Problem statement »
Starting at the first item and ending at the line that contains "yellow square at", rewrite those lines with "counterclockwise" swapped for "anticlockwise" wherever it appears, leaving everything else unchanged.

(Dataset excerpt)
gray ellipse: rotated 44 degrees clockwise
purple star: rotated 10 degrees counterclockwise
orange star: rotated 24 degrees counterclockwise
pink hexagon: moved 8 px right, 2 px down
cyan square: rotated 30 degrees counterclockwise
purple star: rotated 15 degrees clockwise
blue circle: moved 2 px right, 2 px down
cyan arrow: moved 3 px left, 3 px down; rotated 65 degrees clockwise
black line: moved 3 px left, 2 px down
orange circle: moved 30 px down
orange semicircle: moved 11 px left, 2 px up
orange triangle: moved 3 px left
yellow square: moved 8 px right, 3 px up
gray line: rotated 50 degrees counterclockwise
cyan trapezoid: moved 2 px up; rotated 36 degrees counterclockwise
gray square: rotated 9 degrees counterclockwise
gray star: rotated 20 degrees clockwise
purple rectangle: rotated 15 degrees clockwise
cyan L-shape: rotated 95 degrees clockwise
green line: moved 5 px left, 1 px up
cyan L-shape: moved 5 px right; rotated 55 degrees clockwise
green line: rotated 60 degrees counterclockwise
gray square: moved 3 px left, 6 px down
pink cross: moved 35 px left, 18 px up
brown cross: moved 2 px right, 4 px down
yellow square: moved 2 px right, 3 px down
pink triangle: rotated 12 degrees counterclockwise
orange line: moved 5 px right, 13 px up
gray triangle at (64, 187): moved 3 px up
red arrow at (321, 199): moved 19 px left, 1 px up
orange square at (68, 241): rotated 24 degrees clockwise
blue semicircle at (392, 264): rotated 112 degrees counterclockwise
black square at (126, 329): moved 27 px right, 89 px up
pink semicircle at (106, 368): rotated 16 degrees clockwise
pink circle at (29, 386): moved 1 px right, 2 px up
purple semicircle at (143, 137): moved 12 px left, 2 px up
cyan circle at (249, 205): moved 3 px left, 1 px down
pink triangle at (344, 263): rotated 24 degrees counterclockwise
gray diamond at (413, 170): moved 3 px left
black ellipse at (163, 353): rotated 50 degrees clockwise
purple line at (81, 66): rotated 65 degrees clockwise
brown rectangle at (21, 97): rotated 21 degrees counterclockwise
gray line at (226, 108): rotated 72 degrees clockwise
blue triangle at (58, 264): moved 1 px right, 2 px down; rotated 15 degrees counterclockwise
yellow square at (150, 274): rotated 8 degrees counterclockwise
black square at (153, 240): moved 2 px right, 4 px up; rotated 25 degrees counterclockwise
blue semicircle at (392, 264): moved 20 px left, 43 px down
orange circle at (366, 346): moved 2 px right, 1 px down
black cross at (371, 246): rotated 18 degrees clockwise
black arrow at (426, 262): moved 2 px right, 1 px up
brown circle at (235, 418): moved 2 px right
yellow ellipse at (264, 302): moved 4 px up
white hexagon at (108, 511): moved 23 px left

Result of this exercise »
gray ellipse: rotated 44 degrees clockwise
purple star: rotated 10 degrees anticlockwise
orange star: rotated 24 degrees anticlockwise
pink hexagon: moved 8 px right, 2 px down
cyan square: rotated 30 degrees anticlockwise
purple star: rotated 15 degrees clockwise
blue circle: moved 2 px right, 2 px down
cyan arrow: moved 3 px left, 3 px down; rotated 65 degrees clockwise
black line: moved 3 px left, 2 px down
orange circle: moved 30 px down
orange semicircle: moved 11 px left, 2 px up
orange triangle: moved 3 px left
yellow square: moved 8 px right, 3 px up
gray line: rotated 50 degrees anticlockwise
cyan trapezoid: moved 2 px up; rotated 36 degrees anticlockwise
gray square: rotated 9 degrees anticlockwise
gray star: rotated 20 degrees clockwise
purple rectangle: rotated 15 degrees clockwise
cyan L-shape: rotated 95 degrees clockwise
green line: moved 5 px left, 1 px up
cyan L-shape: moved 5 px right; rotated 55 degrees clockwise
green line: rotated 60 degrees anticlockwise
gray square: moved 3 px left, 6 px down
pink cross: moved 35 px left, 18 px up
brown cross: moved 2 px right, 4 px down
yellow square: moved 2 px right, 3 px down
pink triangle: rotated 12 degrees anticlockwise
orange line: moved 5 px right, 13 px up
gray triangle at (64, 187): moved 3 px up
red arrow at (321, 199): moved 19 px left, 1 px up
orange square at (68, 241): rotated 24 degrees clockwise
blue semicircle at (392, 264): rotated 112 degrees anticlockwise
black square at (126, 329): moved 27 px right, 89 px up
pink semicircle at (106, 368): rotated 16 degrees clockwise
pink circle at (29, 386): moved 1 px right, 2 px up
purple semicircle at (143, 137): moved 12 px left, 2 px up
cyan circle at (249, 205): moved 3 px left, 1 px down
pink triangle at (344, 263): rotated 24 degrees anticlockwise
gray diamond at (413, 170): moved 3 px left
black ellipse at (163, 353): rotated 50 degrees clockwise
purple line at (81, 66): rotated 65 degrees clockwise
brown rectangle at (21, 97): rotated 21 degrees anticlockwise
gray line at (226, 108): rotated 72 degrees clockwise
blue triangle at (58, 264): moved 1 px right, 2 px down; rotated 15 degrees anticlockwise
yellow square at (150, 274): rotated 8 degrees anticlockwise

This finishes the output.